> _WHAT IS EXPECTED_
Below are the records. Reproduce the line that contains "RGB pin R: A5 -> D3" and every line after it to the end, exactly and alone.
★ ★ ★ ★ ★
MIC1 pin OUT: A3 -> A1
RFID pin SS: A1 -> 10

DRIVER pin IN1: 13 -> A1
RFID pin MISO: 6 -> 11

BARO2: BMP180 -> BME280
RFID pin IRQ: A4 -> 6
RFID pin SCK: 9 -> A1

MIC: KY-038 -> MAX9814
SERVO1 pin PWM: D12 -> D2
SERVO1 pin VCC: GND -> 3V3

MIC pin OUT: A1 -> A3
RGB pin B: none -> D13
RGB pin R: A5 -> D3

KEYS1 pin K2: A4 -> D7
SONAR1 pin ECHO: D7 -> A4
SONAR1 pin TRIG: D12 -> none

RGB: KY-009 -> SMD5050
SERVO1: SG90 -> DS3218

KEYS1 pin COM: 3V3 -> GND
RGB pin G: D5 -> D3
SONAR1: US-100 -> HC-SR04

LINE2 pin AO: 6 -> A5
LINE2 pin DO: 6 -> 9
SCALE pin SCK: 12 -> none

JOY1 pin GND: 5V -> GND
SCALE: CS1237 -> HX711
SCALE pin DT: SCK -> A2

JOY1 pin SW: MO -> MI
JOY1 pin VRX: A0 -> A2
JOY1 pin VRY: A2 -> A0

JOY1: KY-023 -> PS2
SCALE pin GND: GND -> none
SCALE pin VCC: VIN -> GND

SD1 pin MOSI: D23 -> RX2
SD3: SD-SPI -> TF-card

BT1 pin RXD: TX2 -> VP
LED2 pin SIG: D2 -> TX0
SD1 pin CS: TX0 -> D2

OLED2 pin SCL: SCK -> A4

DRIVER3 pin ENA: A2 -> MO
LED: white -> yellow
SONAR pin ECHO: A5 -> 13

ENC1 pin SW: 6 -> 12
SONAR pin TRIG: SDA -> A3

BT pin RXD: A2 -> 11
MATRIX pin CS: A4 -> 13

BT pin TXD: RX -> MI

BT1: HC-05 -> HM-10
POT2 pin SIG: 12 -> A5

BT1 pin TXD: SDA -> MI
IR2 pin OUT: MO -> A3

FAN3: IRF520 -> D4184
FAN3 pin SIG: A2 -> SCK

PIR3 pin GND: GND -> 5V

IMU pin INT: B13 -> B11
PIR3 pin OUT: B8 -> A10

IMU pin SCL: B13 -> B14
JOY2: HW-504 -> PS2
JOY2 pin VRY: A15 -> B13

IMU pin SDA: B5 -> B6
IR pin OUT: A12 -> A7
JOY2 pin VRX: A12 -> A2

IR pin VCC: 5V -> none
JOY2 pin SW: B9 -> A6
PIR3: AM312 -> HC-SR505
★ ★ ★ ★ ★
> _WRITTEN REPLY_
RGB pin R: A5 -> D3

KEYS1 pin K2: A4 -> D7
SONAR1 pin ECHO: D7 -> A4
SONAR1 pin TRIG: D12 -> none

RGB: KY-009 -> SMD5050
SERVO1: SG90 -> DS3218

KEYS1 pin COM: 3V3 -> GND
RGB pin G: D5 -> D3
SONAR1: US-100 -> HC-SR04

LINE2 pin AO: 6 -> A5
LINE2 pin DO: 6 -> 9
SCALE pin SCK: 12 -> none

JOY1 pin GND: 5V -> GND
SCALE: CS1237 -> HX711
SCALE pin DT: SCK -> A2

JOY1 pin SW: MO -> MI
JOY1 pin VRX: A0 -> A2
JOY1 pin VRY: A2 -> A0

JOY1: KY-023 -> PS2
SCALE pin GND: GND -> none
SCALE pin VCC: VIN -> GND

SD1 pin MOSI: D23 -> RX2
SD3: SD-SPI -> TF-card

BT1 pin RXD: TX2 -> VP
LED2 pin SIG: D2 -> TX0
SD1 pin CS: TX0 -> D2

OLED2 pin SCL: SCK -> A4

DRIVER3 pin ENA: A2 -> MO
LED: white -> yellow
SONAR pin ECHO: A5 -> 13

ENC1 pin SW: 6 -> 12
SONAR pin TRIG: SDA -> A3

BT pin RXD: A2 -> 11
MATRIX pin CS: A4 -> 13

BT pin TXD: RX -> MI

BT1: HC-05 -> HM-10
POT2 pin SIG: 12 -> A5

BT1 pin TXD: SDA -> MI
IR2 pin OUT: MO -> A3

FAN3: IRF520 -> D4184
FAN3 pin SIG: A2 -> SCK

PIR3 pin GND: GND -> 5V

IMU pin INT: B13 -> B11
PIR3 pin OUT: B8 -> A10

IMU pin SCL: B13 -> B14
JOY2: HW-504 -> PS2
JOY2 pin VRY: A15 -> B13

IMU pin SDA: B5 -> B6
IR pin OUT: A12 -> A7
JOY2 pin VRX: A12 -> A2

IR pin VCC: 5V -> none
JOY2 pin SW: B9 -> A6
PIR3: AM312 -> HC-SR505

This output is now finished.